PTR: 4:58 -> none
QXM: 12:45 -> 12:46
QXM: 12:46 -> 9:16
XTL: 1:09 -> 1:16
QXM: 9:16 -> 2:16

+--

● **PROBLEM STATEMENT**
Rewrite all of the records above with every "QXM" replaced by "QRN", changing nothing else.

● **RESULT OF THE TASK**
PTR: 4:58 -> none
QRN: 12:45 -> 12:46
QRN: 12:46 -> 9:16
XTL: 1:09 -> 1:16
QRN: 9:16 -> 2:16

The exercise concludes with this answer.